═══ Input
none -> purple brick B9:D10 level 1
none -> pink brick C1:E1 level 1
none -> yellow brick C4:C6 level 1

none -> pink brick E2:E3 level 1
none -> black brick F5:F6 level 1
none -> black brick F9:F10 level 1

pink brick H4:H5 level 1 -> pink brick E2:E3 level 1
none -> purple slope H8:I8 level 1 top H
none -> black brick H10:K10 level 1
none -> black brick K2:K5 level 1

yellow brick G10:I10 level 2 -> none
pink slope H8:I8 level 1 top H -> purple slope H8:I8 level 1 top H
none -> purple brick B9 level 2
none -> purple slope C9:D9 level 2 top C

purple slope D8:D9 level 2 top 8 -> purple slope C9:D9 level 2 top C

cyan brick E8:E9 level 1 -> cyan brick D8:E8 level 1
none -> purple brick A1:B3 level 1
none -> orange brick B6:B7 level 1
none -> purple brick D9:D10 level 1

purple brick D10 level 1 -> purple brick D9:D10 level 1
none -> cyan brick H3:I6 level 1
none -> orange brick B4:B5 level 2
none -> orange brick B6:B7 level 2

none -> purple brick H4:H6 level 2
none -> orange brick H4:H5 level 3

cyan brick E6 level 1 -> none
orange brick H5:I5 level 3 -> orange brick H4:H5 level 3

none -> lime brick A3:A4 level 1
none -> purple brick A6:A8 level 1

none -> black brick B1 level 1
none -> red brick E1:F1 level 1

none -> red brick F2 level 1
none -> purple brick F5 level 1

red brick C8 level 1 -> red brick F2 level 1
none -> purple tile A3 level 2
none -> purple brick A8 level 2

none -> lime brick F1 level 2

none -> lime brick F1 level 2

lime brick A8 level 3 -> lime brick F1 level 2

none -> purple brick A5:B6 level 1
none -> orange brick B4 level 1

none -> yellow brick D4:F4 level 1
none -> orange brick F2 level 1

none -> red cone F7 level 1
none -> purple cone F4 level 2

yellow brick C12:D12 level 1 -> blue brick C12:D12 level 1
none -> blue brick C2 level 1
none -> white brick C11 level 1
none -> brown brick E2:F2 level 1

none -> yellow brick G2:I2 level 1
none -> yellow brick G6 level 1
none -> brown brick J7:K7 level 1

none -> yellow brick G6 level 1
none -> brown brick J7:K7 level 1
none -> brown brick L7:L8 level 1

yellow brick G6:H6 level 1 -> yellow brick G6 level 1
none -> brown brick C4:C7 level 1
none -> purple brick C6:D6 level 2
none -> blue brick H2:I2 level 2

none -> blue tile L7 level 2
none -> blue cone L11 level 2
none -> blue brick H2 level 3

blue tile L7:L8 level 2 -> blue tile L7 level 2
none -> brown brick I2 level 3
══════
#### Aim of the task
Within the listing above, locate the line containing "cyan brick E8:E9" and the line containing "none -> brown brick C4:C7 level 1". Reproduce those two lines and all lines between them exactly, with nothing added.

#### Answer to the problem
cyan brick E8:E9 level 1 -> cyan brick D8:E8 level 1
none -> purple brick A1:B3 level 1
none -> orange brick B6:B7 level 1
none -> purple brick D9:D10 level 1

purple brick D10 level 1 -> purple brick D9:D10 level 1
none -> cyan brick H3:I6 level 1
none -> orange brick B4:B5 level 2
none -> orange brick B6:B7 level 2

none -> purple brick H4:H6 level 2
none -> orange brick H4:H5 level 3

cyan brick E6 level 1 -> none
orange brick H5:I5 level 3 -> orange brick H4:H5 level 3

none -> lime brick A3:A4 level 1
none -> purple brick A6:A8 level 1

none -> black brick B1 level 1
none -> red brick E1:F1 level 1

none -> red brick F2 level 1
none -> purple brick F5 level 1

red brick C8 level 1 -> red brick F2 level 1
none -> purple tile A3 level 2
none -> purple brick A8 level 2

none -> lime brick F1 level 2

none -> lime brick F1 level 2

lime brick A8 level 3 -> lime brick F1 level 2

none -> purple brick A5:B6 level 1
none -> orange brick B4 level 1

none -> yellow brick D4:F4 level 1
none -> orange brick F2 level 1

none -> red cone F7 level 1
none -> purple cone F4 level 2

yellow brick C12:D12 level 1 -> blue brick C12:D12 level 1
none -> blue brick C2 level 1
none -> white brick C11 level 1
none -> brown brick E2:F2 level 1

none -> yellow brick G2:I2 level 1
none -> yellow brick G6 level 1
none -> brown brick J7:K7 level 1

none -> yellow brick G6 level 1
none -> brown brick J7:K7 level 1
none -> brown brick L7:L8 level 1

yellow brick G6:H6 level 1 -> yellow brick G6 level 1
none -> brown brick C4:C7 level 1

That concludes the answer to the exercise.